'''
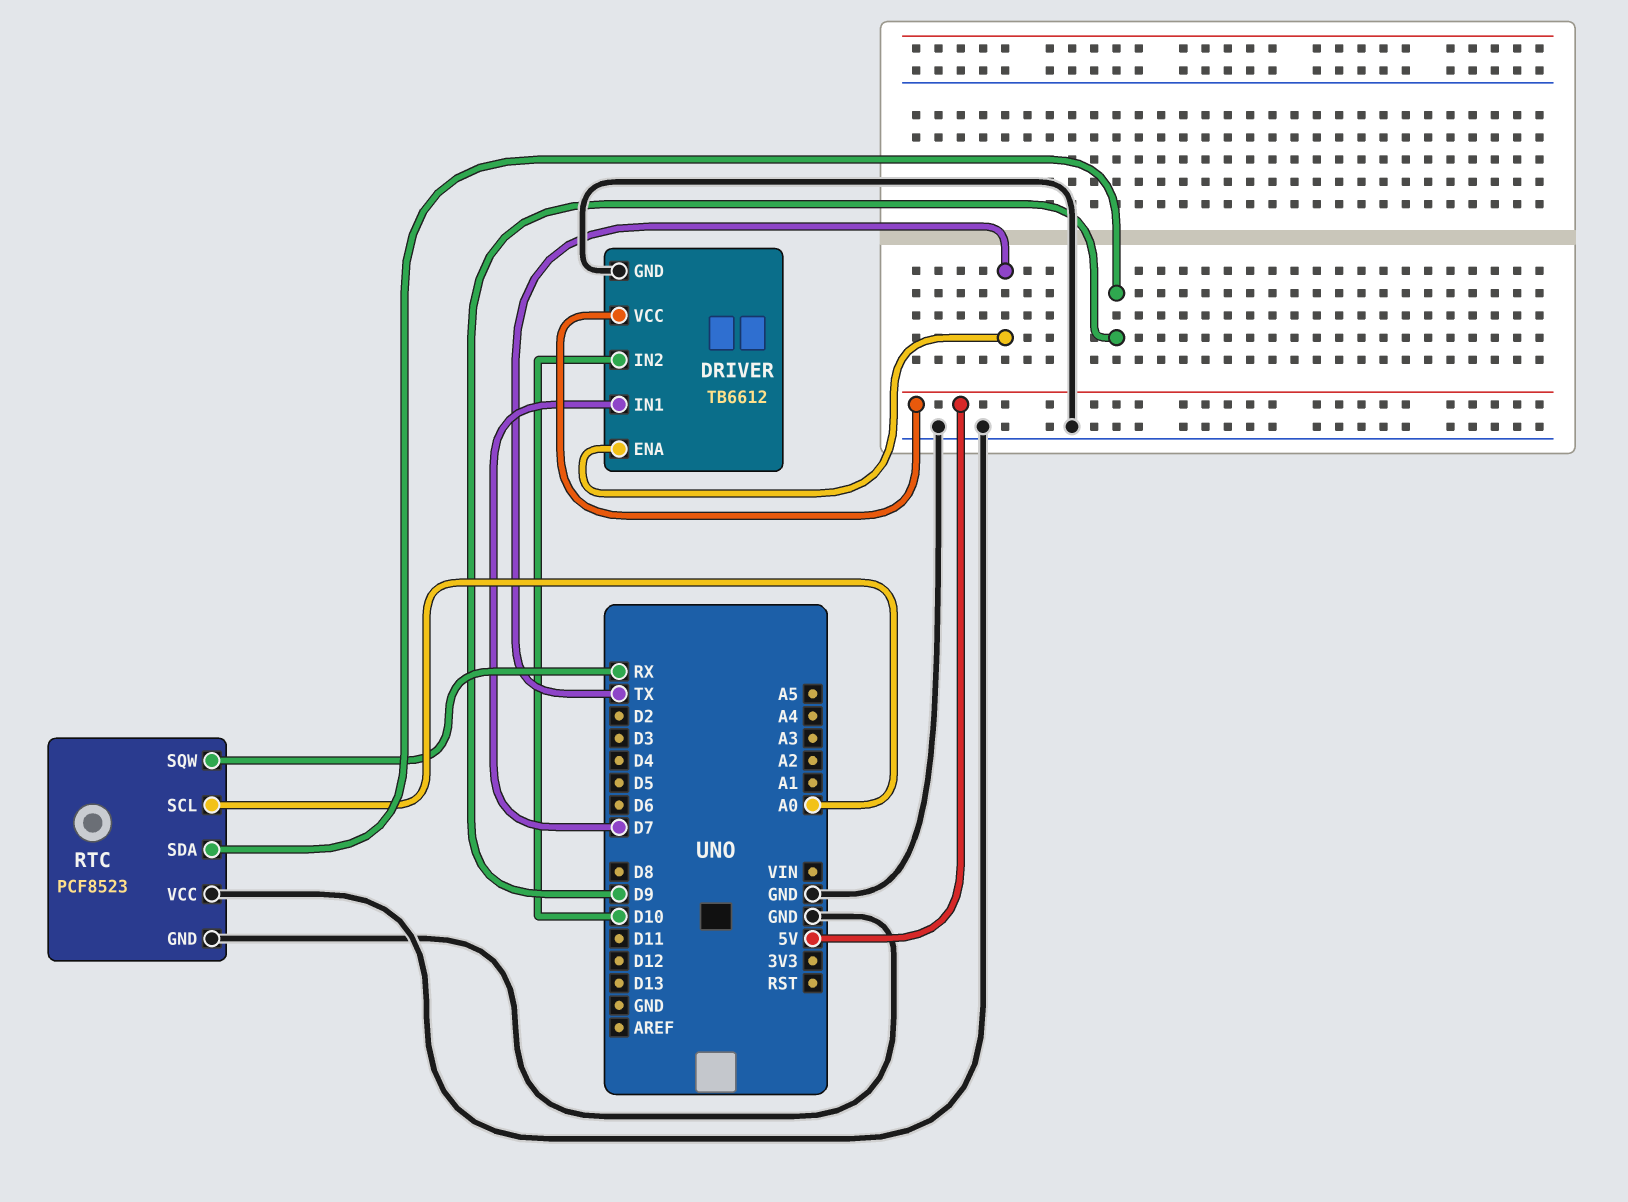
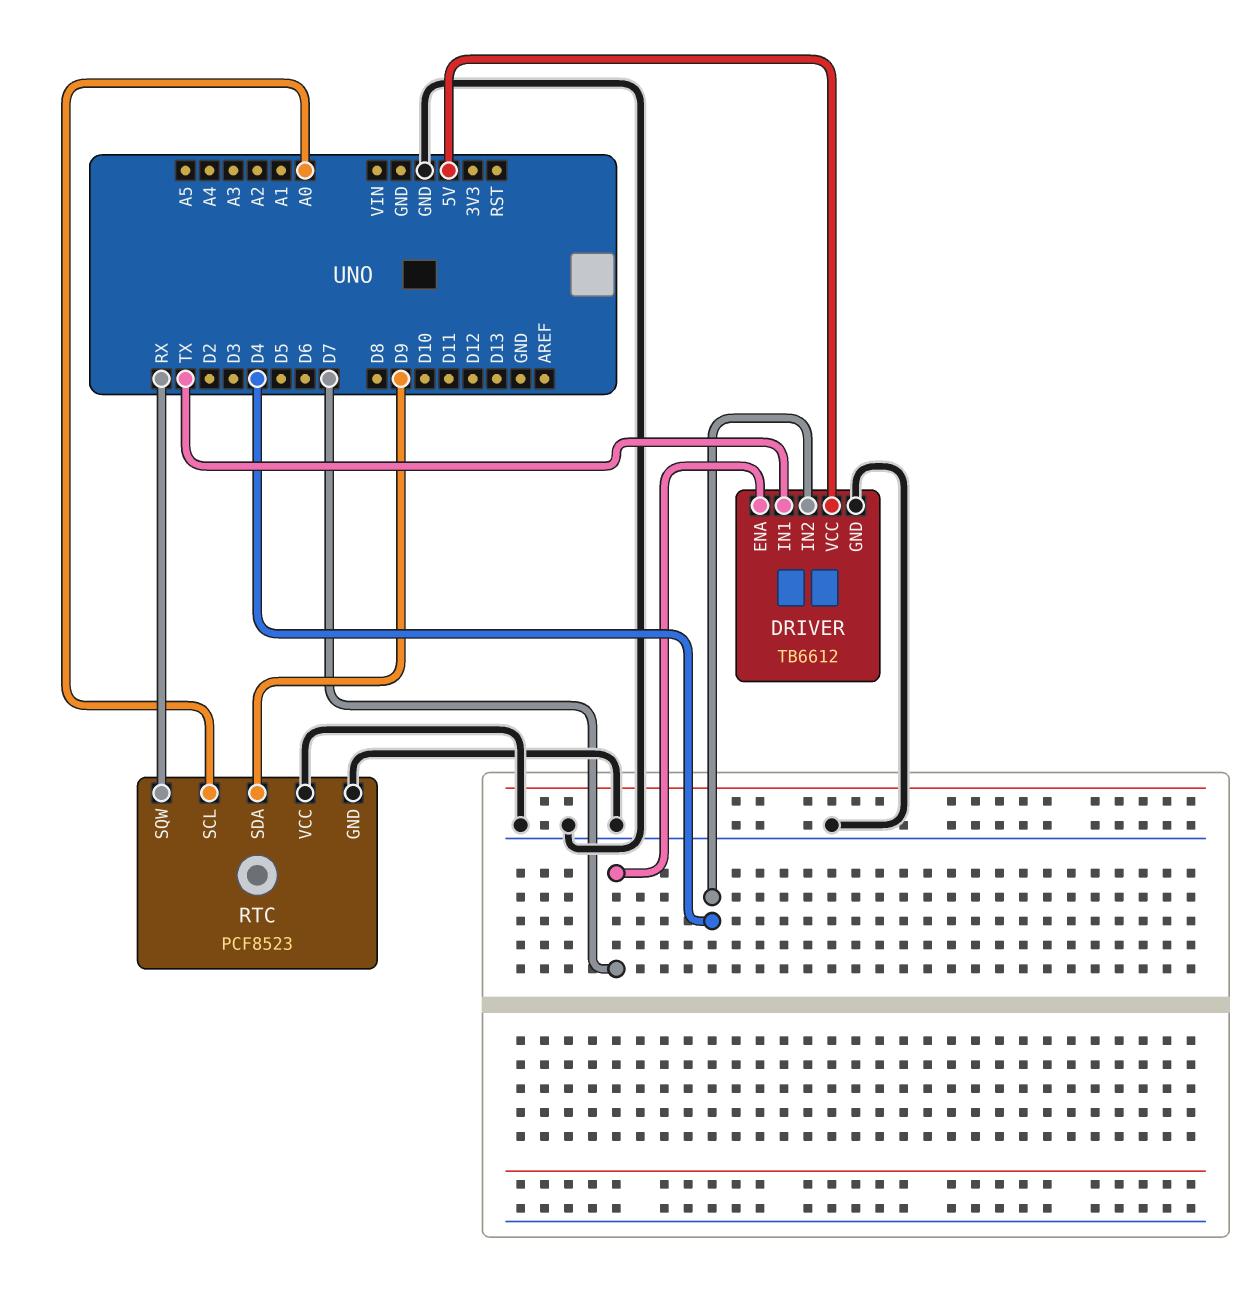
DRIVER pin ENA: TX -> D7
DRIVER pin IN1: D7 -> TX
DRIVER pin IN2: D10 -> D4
'''
'''
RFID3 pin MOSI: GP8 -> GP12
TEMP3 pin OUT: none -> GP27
'''
WHAT YOU WILL DO - Look above for the line containing "DRIVER pin ENA: TX -> D7". Output from there through the line containing "DRIVER pin IN2: D10 -> D4", exactly and inclusively.

TASK OUTPUT -
DRIVER pin ENA: TX -> D7
DRIVER pin IN1: D7 -> TX
DRIVER pin IN2: D10 -> D4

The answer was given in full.